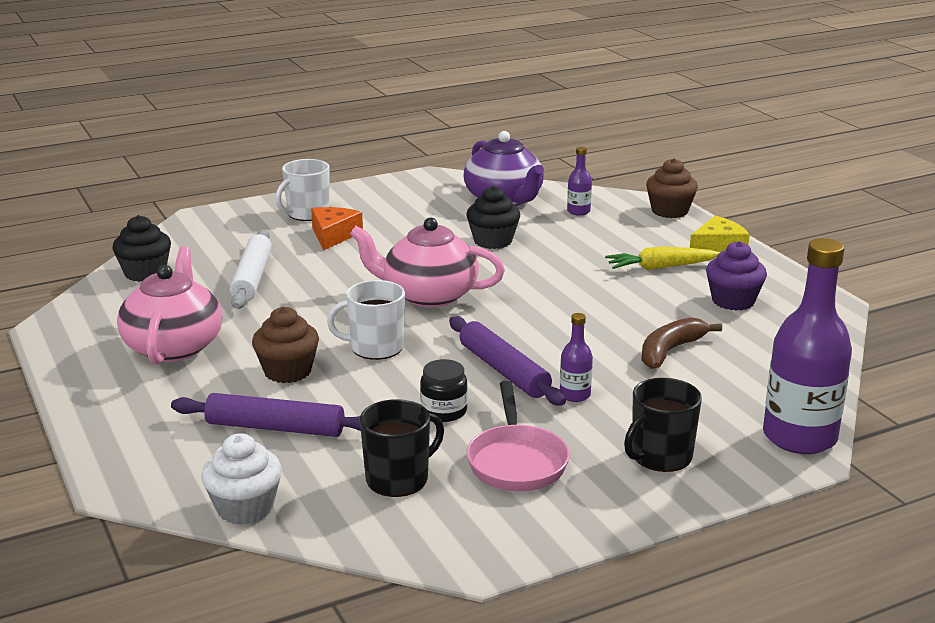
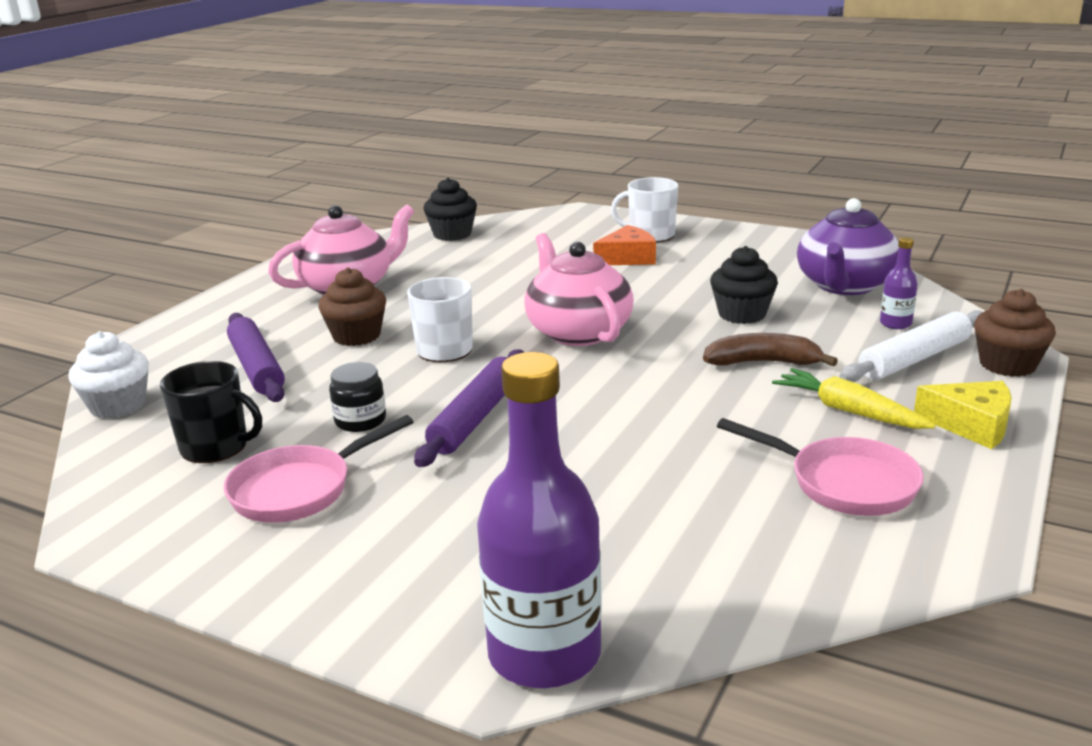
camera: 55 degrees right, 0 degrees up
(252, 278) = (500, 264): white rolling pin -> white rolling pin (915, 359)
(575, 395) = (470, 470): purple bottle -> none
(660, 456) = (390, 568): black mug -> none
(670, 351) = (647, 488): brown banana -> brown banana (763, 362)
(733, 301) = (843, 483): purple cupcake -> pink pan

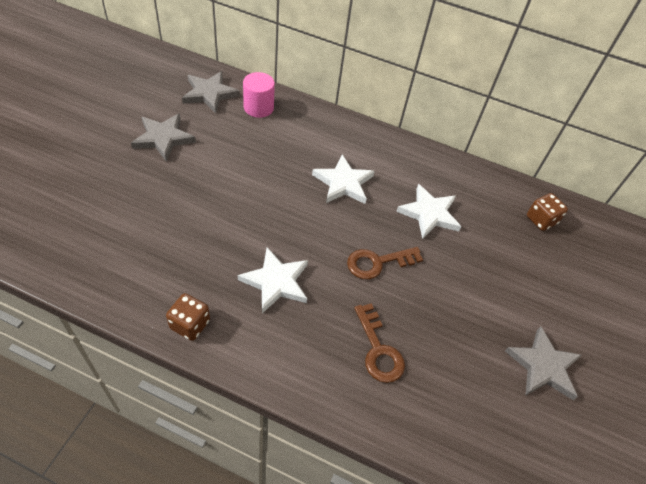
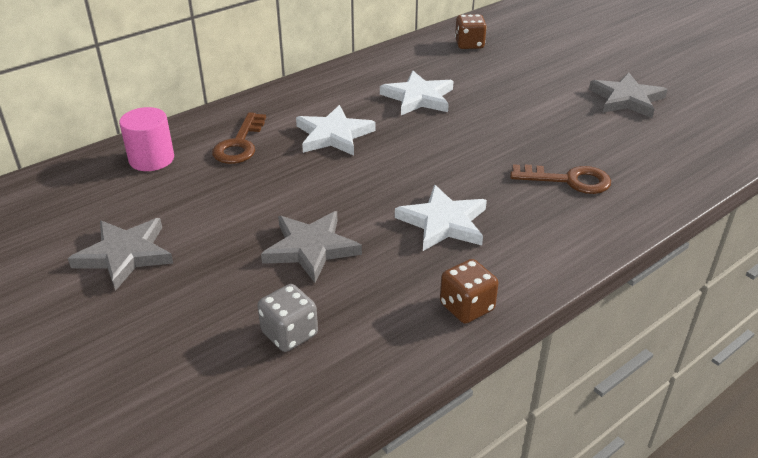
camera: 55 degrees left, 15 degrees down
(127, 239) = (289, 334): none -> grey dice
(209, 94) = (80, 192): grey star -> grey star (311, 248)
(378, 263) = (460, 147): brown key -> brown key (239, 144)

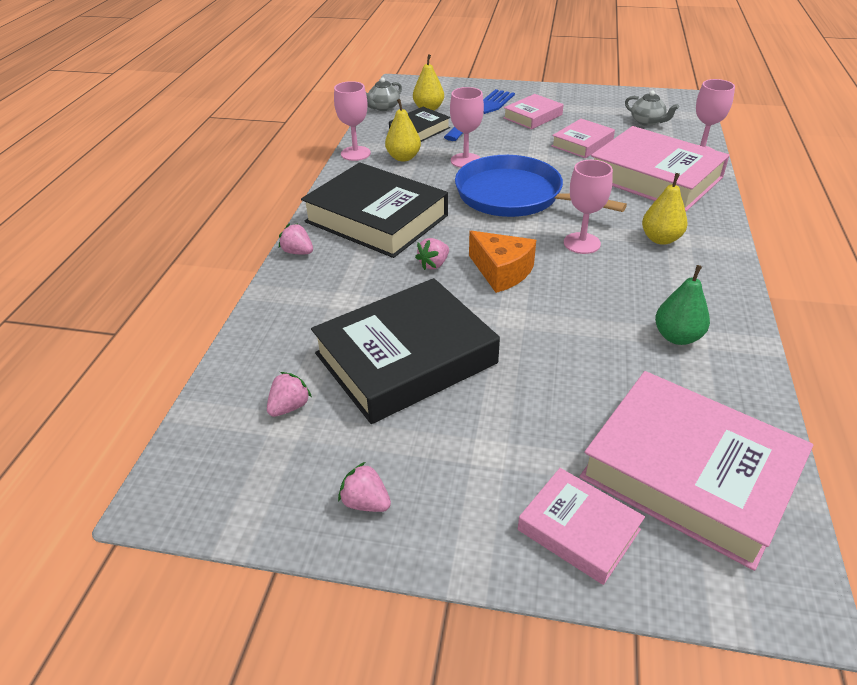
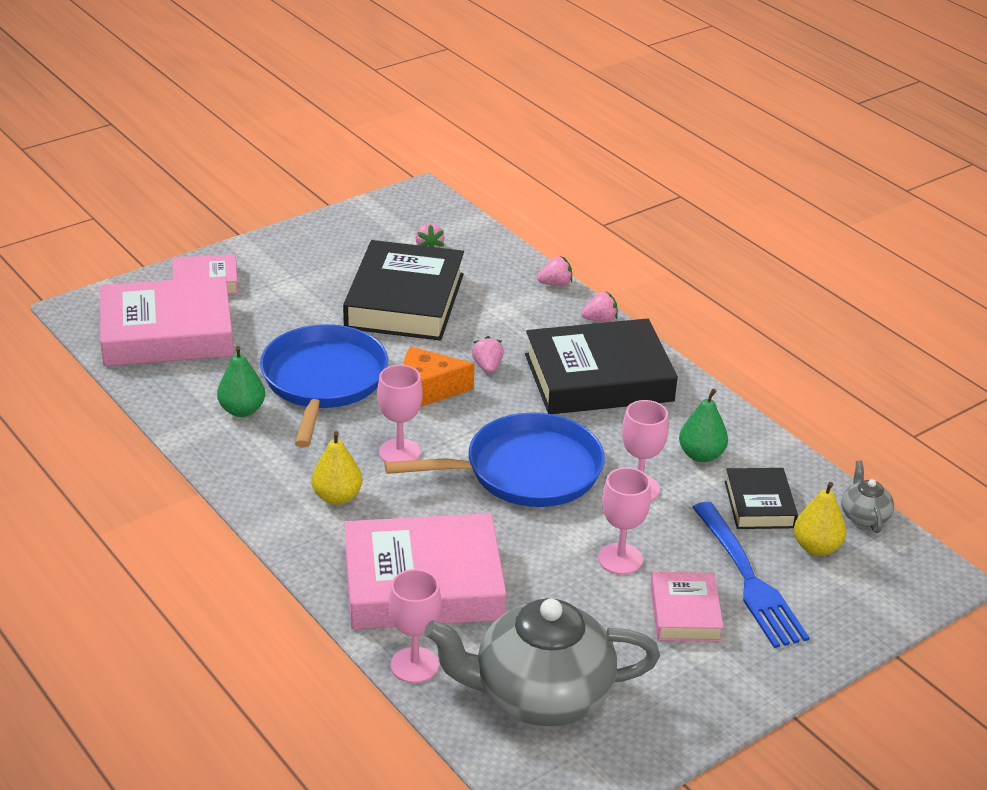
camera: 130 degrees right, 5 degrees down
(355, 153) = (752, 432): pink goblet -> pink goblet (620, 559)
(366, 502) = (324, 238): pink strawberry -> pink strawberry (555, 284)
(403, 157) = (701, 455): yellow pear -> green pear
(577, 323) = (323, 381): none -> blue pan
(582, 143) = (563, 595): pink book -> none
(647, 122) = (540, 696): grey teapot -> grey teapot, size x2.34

◇ ◇ ◇ ◇ ◇ ◇ ◇

_WORK REQUIRED_
Restate the whole listing above exactly, please, omitting every image.

_ANSWER BELOW_
camera: 55 degrees right, 0 degrees up
(252, 278) = (500, 264): white rolling pin -> white rolling pin (915, 359)
(575, 395) = (470, 470): purple bottle -> none
(660, 456) = (390, 568): black mug -> none
(670, 351) = (647, 488): brown banana -> brown banana (763, 362)
(733, 301) = (843, 483): purple cupcake -> pink pan

camera: 55 degrees left, 15 degrees down
(127, 239) = (289, 334): none -> grey dice
(209, 94) = (80, 192): grey star -> grey star (311, 248)
(378, 263) = (460, 147): brown key -> brown key (239, 144)

camera: 130 degrees right, 5 degrees down
(355, 153) = (752, 432): pink goblet -> pink goblet (620, 559)
(366, 502) = (324, 238): pink strawberry -> pink strawberry (555, 284)
(403, 157) = (701, 455): yellow pear -> green pear
(577, 323) = (323, 381): none -> blue pan
(582, 143) = (563, 595): pink book -> none
(647, 122) = (540, 696): grey teapot -> grey teapot, size x2.34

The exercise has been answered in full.